* **Exercise requirements**: Take the lines below beginning at the line that has "yellow arrow: (427, 783)" and stopping after the line that has "cyan star: (102, 56) -> (81, 41), moved", and print them exactly as they are, with no other lines.

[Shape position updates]
------------------------------------

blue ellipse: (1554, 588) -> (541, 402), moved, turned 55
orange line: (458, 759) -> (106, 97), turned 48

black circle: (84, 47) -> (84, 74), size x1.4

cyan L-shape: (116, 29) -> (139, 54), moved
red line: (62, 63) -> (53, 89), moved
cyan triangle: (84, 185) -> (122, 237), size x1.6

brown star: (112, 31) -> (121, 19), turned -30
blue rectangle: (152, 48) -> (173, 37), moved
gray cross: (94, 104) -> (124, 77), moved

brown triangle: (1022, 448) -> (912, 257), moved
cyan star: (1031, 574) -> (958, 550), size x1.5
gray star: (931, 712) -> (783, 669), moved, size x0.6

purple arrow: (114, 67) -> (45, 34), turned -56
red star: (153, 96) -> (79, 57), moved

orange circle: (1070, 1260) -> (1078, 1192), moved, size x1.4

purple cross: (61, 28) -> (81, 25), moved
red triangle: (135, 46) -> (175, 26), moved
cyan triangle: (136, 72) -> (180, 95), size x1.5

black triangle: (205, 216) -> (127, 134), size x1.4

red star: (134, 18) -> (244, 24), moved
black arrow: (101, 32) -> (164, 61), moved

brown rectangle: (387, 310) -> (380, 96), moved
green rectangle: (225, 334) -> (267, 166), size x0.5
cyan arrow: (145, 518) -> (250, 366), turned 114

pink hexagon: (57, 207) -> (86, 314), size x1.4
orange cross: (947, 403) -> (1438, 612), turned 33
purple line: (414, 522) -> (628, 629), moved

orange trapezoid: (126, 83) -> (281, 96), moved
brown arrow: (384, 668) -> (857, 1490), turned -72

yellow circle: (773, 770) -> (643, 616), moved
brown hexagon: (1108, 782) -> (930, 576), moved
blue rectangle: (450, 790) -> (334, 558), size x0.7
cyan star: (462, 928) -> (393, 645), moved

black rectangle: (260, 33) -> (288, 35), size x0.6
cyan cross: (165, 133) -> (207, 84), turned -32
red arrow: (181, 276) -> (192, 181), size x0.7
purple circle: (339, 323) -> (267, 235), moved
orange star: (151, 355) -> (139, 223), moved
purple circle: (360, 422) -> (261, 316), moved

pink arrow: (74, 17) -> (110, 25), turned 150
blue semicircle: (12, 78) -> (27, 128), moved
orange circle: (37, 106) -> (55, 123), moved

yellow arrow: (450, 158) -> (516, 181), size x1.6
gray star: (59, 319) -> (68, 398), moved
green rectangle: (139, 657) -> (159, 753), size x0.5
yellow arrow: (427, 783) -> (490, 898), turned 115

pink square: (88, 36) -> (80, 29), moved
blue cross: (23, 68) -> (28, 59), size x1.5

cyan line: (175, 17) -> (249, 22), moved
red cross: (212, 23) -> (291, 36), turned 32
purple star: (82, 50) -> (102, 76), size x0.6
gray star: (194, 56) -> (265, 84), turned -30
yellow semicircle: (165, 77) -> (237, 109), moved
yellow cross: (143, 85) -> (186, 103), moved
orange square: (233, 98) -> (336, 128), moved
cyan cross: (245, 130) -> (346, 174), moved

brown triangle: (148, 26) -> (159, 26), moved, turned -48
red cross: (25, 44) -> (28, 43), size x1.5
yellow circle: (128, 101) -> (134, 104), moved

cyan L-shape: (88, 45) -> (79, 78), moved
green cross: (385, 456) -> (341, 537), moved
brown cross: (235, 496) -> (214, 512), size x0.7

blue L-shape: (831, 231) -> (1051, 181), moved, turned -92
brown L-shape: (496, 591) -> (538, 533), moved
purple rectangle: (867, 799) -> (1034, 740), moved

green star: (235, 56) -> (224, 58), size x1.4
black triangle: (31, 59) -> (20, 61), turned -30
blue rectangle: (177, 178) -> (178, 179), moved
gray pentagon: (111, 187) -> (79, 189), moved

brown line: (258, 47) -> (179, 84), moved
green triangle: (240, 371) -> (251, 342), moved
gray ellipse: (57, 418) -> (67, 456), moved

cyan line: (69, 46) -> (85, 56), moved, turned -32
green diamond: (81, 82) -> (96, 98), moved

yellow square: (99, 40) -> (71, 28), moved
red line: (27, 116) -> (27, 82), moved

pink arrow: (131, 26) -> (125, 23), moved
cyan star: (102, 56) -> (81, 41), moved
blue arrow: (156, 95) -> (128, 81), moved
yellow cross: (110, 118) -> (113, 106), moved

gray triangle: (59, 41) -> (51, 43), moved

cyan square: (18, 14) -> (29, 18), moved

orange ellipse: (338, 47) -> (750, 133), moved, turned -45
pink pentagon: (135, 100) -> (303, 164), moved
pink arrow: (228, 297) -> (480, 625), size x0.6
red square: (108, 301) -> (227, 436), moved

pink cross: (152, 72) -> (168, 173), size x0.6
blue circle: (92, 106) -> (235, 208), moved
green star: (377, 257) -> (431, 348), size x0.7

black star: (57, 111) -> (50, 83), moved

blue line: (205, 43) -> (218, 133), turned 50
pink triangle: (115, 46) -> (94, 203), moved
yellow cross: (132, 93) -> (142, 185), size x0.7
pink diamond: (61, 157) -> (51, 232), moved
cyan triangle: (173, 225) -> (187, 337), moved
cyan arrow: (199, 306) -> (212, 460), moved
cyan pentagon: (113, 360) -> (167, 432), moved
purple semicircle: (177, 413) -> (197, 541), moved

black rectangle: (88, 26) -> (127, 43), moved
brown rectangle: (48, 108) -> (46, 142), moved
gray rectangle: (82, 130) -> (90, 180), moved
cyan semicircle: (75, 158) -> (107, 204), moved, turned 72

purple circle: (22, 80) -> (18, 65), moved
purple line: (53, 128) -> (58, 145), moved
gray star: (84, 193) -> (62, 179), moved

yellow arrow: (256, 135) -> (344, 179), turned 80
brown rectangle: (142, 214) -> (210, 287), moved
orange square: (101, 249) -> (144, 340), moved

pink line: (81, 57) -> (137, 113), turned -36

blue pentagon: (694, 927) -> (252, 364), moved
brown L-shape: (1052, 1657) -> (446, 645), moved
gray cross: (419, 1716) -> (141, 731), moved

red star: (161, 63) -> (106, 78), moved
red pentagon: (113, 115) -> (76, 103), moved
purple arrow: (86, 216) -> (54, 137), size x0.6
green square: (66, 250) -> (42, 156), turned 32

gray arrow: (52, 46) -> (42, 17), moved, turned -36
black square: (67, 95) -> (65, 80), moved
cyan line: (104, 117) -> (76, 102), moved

------------------------------------

* **Exercise solution**:
yellow arrow: (427, 783) -> (490, 898), turned 115

pink square: (88, 36) -> (80, 29), moved
blue cross: (23, 68) -> (28, 59), size x1.5

cyan line: (175, 17) -> (249, 22), moved
red cross: (212, 23) -> (291, 36), turned 32
purple star: (82, 50) -> (102, 76), size x0.6
gray star: (194, 56) -> (265, 84), turned -30
yellow semicircle: (165, 77) -> (237, 109), moved
yellow cross: (143, 85) -> (186, 103), moved
orange square: (233, 98) -> (336, 128), moved
cyan cross: (245, 130) -> (346, 174), moved

brown triangle: (148, 26) -> (159, 26), moved, turned -48
red cross: (25, 44) -> (28, 43), size x1.5
yellow circle: (128, 101) -> (134, 104), moved

cyan L-shape: (88, 45) -> (79, 78), moved
green cross: (385, 456) -> (341, 537), moved
brown cross: (235, 496) -> (214, 512), size x0.7

blue L-shape: (831, 231) -> (1051, 181), moved, turned -92
brown L-shape: (496, 591) -> (538, 533), moved
purple rectangle: (867, 799) -> (1034, 740), moved

green star: (235, 56) -> (224, 58), size x1.4
black triangle: (31, 59) -> (20, 61), turned -30
blue rectangle: (177, 178) -> (178, 179), moved
gray pentagon: (111, 187) -> (79, 189), moved

brown line: (258, 47) -> (179, 84), moved
green triangle: (240, 371) -> (251, 342), moved
gray ellipse: (57, 418) -> (67, 456), moved

cyan line: (69, 46) -> (85, 56), moved, turned -32
green diamond: (81, 82) -> (96, 98), moved

yellow square: (99, 40) -> (71, 28), moved
red line: (27, 116) -> (27, 82), moved

pink arrow: (131, 26) -> (125, 23), moved
cyan star: (102, 56) -> (81, 41), moved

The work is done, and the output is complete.